___ Available records ___

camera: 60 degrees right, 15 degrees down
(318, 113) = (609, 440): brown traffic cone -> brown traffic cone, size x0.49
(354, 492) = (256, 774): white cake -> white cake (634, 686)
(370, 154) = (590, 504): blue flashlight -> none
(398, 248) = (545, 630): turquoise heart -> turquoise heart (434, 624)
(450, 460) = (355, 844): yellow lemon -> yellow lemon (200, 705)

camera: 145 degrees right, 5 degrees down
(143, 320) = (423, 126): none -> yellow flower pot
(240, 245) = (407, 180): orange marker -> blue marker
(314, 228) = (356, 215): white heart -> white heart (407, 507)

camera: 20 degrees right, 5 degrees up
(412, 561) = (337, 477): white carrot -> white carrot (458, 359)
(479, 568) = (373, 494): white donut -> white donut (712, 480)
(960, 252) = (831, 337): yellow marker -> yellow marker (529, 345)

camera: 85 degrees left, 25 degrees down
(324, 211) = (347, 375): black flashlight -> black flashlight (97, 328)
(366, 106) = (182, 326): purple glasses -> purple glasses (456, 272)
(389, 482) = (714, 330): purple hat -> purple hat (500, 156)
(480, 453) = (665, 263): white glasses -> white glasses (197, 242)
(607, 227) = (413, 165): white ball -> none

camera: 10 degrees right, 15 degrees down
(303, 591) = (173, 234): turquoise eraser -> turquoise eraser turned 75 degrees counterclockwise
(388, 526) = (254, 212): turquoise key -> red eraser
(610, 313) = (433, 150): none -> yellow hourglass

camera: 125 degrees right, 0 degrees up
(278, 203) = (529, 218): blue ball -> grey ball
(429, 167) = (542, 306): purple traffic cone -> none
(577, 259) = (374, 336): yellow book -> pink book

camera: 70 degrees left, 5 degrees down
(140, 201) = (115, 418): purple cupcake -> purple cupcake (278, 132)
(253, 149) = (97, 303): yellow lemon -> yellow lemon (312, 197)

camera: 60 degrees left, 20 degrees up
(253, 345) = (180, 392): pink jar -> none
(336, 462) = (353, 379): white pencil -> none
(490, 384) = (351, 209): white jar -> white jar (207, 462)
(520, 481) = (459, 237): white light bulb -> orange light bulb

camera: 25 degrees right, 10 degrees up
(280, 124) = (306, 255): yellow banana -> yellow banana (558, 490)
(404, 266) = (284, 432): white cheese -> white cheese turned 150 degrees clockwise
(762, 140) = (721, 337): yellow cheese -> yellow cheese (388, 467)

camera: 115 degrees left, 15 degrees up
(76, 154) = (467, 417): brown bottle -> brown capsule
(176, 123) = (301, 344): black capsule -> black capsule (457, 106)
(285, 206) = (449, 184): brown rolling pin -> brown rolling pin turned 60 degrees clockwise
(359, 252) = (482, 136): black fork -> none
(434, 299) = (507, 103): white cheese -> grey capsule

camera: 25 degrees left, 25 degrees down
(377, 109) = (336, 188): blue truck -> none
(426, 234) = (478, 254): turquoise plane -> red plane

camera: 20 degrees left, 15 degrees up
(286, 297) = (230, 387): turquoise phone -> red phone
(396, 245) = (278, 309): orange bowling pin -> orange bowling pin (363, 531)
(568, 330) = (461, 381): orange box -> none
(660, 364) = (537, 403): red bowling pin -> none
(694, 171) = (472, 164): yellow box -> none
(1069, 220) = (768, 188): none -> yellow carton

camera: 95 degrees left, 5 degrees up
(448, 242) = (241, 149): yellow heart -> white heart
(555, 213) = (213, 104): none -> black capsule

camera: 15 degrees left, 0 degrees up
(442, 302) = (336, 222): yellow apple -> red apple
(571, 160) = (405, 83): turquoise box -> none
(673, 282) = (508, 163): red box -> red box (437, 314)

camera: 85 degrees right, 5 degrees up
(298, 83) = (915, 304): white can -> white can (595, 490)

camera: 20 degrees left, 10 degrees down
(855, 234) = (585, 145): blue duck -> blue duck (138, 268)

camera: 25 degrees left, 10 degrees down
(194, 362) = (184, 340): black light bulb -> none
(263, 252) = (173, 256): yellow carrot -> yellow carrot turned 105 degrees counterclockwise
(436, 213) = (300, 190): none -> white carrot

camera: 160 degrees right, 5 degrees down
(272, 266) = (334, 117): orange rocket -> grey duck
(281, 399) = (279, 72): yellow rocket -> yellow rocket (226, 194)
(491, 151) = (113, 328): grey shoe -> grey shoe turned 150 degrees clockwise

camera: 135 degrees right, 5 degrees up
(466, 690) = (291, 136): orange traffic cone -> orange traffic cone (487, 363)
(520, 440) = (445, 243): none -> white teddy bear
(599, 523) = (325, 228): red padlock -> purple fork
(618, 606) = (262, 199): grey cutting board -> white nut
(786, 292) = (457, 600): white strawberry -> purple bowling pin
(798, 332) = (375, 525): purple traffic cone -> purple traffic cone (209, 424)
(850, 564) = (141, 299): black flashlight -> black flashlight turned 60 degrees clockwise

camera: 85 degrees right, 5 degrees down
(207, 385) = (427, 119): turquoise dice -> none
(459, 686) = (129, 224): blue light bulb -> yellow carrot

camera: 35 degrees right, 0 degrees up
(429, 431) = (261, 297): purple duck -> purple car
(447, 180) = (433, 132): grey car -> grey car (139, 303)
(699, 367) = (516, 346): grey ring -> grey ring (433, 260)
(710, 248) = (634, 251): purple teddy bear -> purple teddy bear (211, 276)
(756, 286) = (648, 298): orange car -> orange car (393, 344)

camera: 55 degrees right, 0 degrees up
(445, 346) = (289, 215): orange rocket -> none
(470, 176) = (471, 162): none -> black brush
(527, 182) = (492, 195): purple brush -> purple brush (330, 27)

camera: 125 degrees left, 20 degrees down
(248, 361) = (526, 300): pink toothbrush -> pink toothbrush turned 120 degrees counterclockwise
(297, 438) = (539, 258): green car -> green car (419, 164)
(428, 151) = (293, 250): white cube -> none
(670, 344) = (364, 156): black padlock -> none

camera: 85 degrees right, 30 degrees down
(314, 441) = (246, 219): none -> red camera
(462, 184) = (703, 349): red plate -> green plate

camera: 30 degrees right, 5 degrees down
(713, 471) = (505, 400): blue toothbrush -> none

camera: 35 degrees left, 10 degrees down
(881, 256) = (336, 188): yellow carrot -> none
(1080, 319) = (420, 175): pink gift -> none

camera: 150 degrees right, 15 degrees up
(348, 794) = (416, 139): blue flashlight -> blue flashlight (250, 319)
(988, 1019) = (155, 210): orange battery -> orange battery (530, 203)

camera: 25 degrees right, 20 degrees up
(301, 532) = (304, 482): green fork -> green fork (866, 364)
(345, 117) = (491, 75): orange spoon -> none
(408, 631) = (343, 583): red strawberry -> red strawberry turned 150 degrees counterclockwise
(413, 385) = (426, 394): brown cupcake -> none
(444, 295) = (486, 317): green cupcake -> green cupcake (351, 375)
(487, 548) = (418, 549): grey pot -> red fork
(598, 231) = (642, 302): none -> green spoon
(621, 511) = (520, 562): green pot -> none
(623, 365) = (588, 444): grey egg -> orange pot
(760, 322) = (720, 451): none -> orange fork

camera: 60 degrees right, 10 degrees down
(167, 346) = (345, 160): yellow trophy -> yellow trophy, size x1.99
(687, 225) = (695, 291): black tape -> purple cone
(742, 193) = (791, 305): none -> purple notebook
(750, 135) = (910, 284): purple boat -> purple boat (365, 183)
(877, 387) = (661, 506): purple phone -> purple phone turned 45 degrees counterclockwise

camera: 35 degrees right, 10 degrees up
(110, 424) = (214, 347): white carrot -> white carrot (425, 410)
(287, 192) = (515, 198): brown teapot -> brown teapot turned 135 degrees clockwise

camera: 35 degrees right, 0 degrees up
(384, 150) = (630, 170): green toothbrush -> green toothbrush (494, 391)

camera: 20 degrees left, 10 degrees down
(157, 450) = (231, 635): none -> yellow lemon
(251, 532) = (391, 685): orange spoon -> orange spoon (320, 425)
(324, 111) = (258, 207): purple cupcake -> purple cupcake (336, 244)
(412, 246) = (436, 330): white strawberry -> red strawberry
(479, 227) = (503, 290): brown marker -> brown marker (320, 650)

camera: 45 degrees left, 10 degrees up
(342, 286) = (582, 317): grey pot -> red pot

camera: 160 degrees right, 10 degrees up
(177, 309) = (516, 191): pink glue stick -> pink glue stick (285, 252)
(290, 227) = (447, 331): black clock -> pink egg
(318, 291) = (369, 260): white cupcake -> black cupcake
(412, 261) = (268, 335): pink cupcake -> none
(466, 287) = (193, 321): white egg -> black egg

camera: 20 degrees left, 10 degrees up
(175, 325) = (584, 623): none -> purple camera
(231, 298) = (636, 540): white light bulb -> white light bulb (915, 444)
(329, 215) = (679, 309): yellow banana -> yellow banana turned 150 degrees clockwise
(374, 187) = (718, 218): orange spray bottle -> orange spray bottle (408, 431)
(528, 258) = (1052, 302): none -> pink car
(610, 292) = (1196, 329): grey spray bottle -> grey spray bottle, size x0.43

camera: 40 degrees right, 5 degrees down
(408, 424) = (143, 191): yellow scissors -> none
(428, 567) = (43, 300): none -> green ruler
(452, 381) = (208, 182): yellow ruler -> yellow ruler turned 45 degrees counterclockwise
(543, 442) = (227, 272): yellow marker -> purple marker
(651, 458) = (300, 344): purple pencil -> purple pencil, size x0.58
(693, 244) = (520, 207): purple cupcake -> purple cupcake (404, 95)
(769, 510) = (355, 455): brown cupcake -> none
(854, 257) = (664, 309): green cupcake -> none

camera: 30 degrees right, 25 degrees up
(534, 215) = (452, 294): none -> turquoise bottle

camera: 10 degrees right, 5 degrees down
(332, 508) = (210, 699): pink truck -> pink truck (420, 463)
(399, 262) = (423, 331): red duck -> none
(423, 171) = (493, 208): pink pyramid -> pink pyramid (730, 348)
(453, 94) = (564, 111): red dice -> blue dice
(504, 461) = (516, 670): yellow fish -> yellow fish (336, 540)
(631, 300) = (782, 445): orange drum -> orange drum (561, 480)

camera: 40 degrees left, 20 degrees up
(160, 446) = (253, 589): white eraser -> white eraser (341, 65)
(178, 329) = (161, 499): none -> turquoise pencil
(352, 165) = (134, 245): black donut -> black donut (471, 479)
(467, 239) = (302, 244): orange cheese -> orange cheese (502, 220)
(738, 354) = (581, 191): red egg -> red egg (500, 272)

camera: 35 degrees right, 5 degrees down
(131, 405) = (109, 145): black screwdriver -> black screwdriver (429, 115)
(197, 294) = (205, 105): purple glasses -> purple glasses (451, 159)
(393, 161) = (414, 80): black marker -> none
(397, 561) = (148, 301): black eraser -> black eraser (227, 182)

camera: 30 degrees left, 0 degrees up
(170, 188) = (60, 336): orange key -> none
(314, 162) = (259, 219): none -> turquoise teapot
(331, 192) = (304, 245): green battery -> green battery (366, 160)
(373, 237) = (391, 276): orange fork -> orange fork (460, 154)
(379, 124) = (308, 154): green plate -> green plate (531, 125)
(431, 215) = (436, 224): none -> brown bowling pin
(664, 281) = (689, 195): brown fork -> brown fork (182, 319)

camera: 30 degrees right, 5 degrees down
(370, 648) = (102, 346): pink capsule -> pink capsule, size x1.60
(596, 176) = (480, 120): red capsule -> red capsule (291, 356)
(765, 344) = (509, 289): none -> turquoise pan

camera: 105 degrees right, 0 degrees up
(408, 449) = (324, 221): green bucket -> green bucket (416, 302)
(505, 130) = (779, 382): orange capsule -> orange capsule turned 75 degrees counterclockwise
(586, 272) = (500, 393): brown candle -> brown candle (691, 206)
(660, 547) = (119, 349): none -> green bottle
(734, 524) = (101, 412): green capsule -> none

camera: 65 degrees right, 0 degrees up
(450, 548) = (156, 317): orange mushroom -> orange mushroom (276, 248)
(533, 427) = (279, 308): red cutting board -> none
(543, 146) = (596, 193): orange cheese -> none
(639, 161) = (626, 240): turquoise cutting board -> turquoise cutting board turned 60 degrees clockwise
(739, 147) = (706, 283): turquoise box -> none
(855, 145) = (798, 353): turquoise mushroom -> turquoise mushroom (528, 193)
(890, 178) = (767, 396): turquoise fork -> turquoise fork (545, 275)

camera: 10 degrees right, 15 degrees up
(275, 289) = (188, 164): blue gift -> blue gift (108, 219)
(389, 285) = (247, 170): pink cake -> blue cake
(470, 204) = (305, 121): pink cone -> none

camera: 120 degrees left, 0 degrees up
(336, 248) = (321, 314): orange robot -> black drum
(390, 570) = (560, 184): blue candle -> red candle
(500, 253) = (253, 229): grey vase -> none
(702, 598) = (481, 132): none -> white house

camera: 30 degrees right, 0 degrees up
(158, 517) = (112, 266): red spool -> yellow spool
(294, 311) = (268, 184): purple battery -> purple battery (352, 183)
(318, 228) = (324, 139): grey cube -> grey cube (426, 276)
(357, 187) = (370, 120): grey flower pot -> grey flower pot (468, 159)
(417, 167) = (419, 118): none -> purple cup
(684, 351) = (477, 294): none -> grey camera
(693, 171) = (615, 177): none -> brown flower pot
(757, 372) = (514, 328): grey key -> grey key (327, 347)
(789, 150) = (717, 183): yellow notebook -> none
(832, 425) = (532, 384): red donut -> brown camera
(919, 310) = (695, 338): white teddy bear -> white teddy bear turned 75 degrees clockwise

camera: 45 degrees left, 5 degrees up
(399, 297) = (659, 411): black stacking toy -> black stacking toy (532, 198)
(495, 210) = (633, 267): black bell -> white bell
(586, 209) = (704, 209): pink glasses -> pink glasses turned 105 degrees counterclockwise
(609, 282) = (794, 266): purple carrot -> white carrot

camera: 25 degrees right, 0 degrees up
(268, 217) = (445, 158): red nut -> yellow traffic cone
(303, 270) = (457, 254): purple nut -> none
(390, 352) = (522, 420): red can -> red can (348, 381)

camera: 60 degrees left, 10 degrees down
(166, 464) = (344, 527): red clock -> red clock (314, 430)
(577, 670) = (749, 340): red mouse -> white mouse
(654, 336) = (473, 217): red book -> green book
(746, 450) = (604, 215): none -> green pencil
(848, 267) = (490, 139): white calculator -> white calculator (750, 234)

___

Exercise details: In the data above, retype exactly and only the lines between the one holding "(520, 481) = (459, 237): white" and the one holding "camera: 15 degrees left, 0 degrees up", inclusive.

Result of the task:
(520, 481) = (459, 237): white light bulb -> orange light bulb

camera: 25 degrees right, 10 degrees up
(280, 124) = (306, 255): yellow banana -> yellow banana (558, 490)
(404, 266) = (284, 432): white cheese -> white cheese turned 150 degrees clockwise
(762, 140) = (721, 337): yellow cheese -> yellow cheese (388, 467)

camera: 115 degrees left, 15 degrees up
(76, 154) = (467, 417): brown bottle -> brown capsule
(176, 123) = (301, 344): black capsule -> black capsule (457, 106)
(285, 206) = (449, 184): brown rolling pin -> brown rolling pin turned 60 degrees clockwise
(359, 252) = (482, 136): black fork -> none
(434, 299) = (507, 103): white cheese -> grey capsule

camera: 25 degrees left, 25 degrees down
(377, 109) = (336, 188): blue truck -> none
(426, 234) = (478, 254): turquoise plane -> red plane

camera: 20 degrees left, 15 degrees up
(286, 297) = (230, 387): turquoise phone -> red phone
(396, 245) = (278, 309): orange bowling pin -> orange bowling pin (363, 531)
(568, 330) = (461, 381): orange box -> none
(660, 364) = (537, 403): red bowling pin -> none
(694, 171) = (472, 164): yellow box -> none
(1069, 220) = (768, 188): none -> yellow carton

camera: 95 degrees left, 5 degrees up
(448, 242) = (241, 149): yellow heart -> white heart
(555, 213) = (213, 104): none -> black capsule

camera: 15 degrees left, 0 degrees up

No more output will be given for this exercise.